[Remote sensing images with detections]
====================

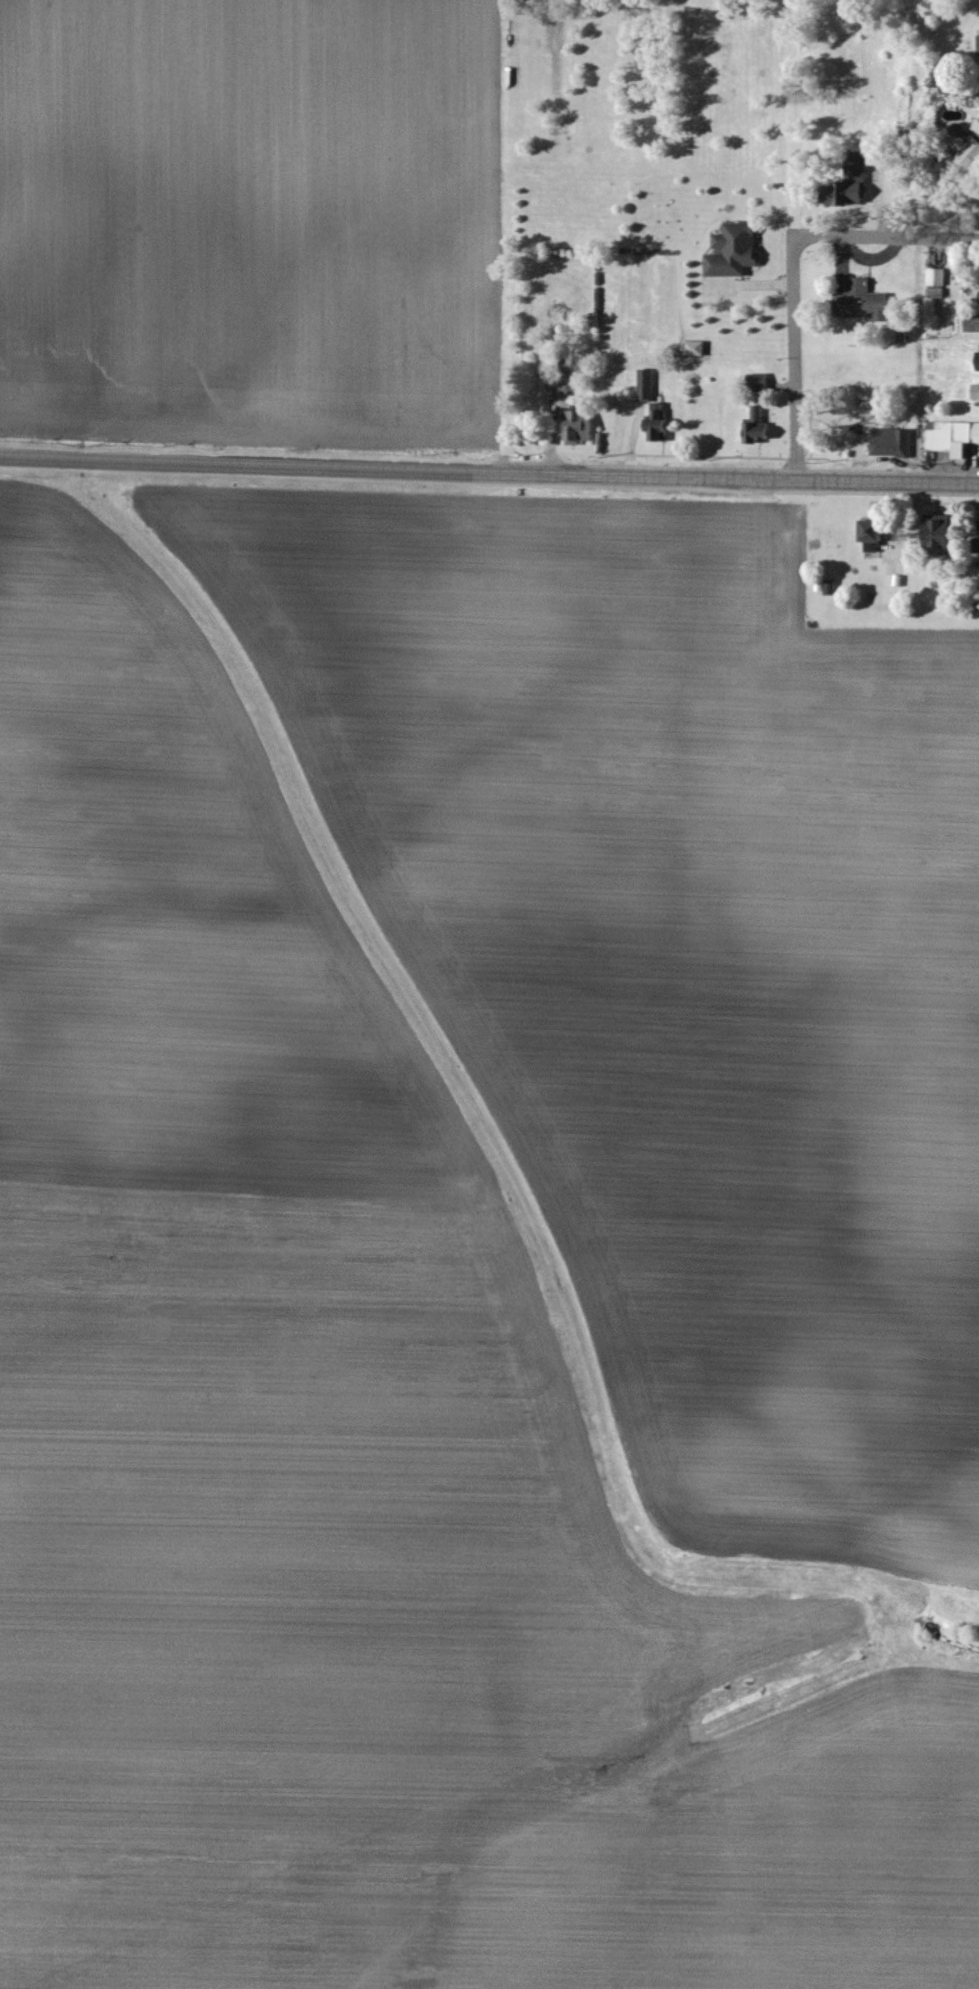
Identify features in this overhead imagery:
building: (978, 40)
building: (977, 129)
building: (969, 156)
building: (853, 183)
road: (886, 238)
building: (736, 251)
building: (938, 284)
building: (865, 302)
road: (794, 360)
building: (573, 374)
building: (760, 382)
building: (648, 386)
building: (976, 392)
building: (660, 423)
building: (581, 427)
building: (759, 427)
building: (955, 438)
building: (894, 443)
road: (489, 474)
building: (943, 532)
building: (876, 535)
building: (976, 547)
building: (832, 588)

====================

Task brief>
After identifying the lines above that contain "road", copy each one.

Result below>
road: (886, 238)
road: (794, 360)
road: (489, 474)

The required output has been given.